#### DATA FOR THIS EXERCISE ####
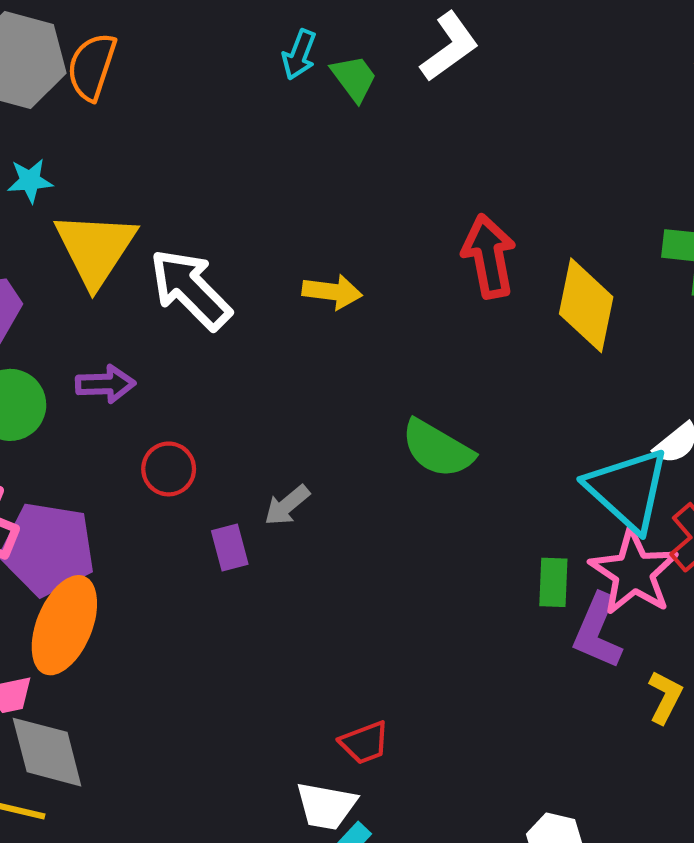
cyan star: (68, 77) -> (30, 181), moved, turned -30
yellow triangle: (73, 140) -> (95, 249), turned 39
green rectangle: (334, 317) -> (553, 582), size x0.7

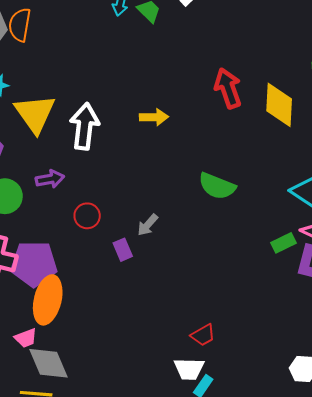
white arrow: (190, 289) -> (84, 126), turned 60
green rectangle: (553, 582) -> (284, 243), turned 70

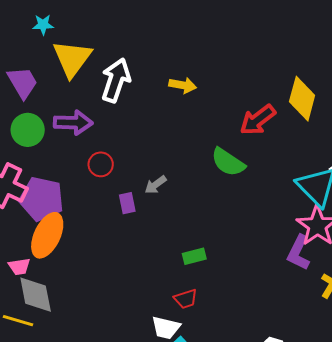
red arrow: (228, 88) -> (258, 120), moved, turned -120
purple arrow: (50, 179) -> (73, 123), size x1.4
green rectangle: (284, 243) -> (194, 256), moved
####
> WHAT THIS TASK INVOLVES:
Leaving aside the images, write out the entries above word for word.

> YOUR SOLUTION:
cyan star: (68, 77) -> (30, 181), moved, turned -30
yellow triangle: (73, 140) -> (95, 249), turned 39
green rectangle: (334, 317) -> (553, 582), size x0.7

white arrow: (190, 289) -> (84, 126), turned 60
green rectangle: (553, 582) -> (284, 243), turned 70

red arrow: (228, 88) -> (258, 120), moved, turned -120
purple arrow: (50, 179) -> (73, 123), size x1.4
green rectangle: (284, 243) -> (194, 256), moved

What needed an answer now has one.